===== RECORDS SUPPLIED

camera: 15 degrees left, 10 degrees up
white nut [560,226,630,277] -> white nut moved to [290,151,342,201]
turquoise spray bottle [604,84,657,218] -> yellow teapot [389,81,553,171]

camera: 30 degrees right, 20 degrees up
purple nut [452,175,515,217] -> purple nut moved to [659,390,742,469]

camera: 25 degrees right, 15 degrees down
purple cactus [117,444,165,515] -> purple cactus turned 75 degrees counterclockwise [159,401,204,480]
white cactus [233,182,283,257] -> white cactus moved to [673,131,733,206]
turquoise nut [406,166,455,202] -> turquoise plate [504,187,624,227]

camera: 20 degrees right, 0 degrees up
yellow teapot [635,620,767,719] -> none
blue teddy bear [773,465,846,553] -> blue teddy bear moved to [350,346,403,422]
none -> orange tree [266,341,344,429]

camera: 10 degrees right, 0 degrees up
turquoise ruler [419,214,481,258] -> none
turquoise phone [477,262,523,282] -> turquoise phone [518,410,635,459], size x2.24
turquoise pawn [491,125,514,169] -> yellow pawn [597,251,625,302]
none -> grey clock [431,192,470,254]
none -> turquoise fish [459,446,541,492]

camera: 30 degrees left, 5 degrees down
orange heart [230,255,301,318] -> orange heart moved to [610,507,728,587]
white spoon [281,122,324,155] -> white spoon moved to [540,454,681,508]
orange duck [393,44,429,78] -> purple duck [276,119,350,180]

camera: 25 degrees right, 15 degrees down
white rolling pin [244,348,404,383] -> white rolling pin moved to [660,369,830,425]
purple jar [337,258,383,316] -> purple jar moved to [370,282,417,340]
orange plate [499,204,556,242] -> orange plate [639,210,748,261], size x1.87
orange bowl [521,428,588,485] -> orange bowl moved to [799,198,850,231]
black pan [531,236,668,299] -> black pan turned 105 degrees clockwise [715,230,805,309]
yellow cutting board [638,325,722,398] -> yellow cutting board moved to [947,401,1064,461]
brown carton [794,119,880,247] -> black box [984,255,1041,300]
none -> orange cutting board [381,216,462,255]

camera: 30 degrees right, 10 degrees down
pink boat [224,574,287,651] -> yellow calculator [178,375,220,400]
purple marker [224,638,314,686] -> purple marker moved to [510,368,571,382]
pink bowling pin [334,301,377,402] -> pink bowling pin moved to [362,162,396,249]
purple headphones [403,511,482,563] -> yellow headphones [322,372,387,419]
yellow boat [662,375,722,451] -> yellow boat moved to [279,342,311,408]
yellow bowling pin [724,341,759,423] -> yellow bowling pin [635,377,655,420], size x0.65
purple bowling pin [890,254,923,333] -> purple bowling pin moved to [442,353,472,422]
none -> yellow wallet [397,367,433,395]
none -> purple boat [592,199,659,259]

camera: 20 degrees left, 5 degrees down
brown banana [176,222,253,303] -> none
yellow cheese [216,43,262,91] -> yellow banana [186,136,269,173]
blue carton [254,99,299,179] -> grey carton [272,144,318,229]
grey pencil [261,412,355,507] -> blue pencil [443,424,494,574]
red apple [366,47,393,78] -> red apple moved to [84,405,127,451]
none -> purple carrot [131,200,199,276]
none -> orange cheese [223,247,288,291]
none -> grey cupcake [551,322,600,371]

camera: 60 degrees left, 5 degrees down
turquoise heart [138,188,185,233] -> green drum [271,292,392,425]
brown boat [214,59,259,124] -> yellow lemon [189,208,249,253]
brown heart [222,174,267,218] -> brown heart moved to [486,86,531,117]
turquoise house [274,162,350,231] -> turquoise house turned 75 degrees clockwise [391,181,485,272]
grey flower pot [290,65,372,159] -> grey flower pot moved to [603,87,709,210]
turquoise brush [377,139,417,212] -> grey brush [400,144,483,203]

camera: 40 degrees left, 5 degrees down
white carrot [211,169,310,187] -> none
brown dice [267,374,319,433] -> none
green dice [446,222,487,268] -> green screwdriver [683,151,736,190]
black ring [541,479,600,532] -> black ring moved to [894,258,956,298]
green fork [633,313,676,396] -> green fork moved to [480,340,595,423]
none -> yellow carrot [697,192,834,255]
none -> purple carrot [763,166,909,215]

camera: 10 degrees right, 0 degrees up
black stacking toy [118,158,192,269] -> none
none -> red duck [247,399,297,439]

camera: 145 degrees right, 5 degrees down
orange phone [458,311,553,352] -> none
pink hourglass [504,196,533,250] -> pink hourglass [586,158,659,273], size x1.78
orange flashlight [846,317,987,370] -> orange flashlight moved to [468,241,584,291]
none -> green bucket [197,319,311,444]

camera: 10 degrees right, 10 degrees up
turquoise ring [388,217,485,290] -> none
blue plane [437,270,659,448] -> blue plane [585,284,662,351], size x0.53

==========

▶ [WHAT IS REQUIRED]: Scan the entries above for the line containing "brown banana [176,222,253,303] -> none", and copy it and all lines after it exactly, down to and including the line containing "none -> purple carrot [763,166,909,215]".

▶ [TASK SOLUTION]:
brown banana [176,222,253,303] -> none
yellow cheese [216,43,262,91] -> yellow banana [186,136,269,173]
blue carton [254,99,299,179] -> grey carton [272,144,318,229]
grey pencil [261,412,355,507] -> blue pencil [443,424,494,574]
red apple [366,47,393,78] -> red apple moved to [84,405,127,451]
none -> purple carrot [131,200,199,276]
none -> orange cheese [223,247,288,291]
none -> grey cupcake [551,322,600,371]

camera: 60 degrees left, 5 degrees down
turquoise heart [138,188,185,233] -> green drum [271,292,392,425]
brown boat [214,59,259,124] -> yellow lemon [189,208,249,253]
brown heart [222,174,267,218] -> brown heart moved to [486,86,531,117]
turquoise house [274,162,350,231] -> turquoise house turned 75 degrees clockwise [391,181,485,272]
grey flower pot [290,65,372,159] -> grey flower pot moved to [603,87,709,210]
turquoise brush [377,139,417,212] -> grey brush [400,144,483,203]

camera: 40 degrees left, 5 degrees down
white carrot [211,169,310,187] -> none
brown dice [267,374,319,433] -> none
green dice [446,222,487,268] -> green screwdriver [683,151,736,190]
black ring [541,479,600,532] -> black ring moved to [894,258,956,298]
green fork [633,313,676,396] -> green fork moved to [480,340,595,423]
none -> yellow carrot [697,192,834,255]
none -> purple carrot [763,166,909,215]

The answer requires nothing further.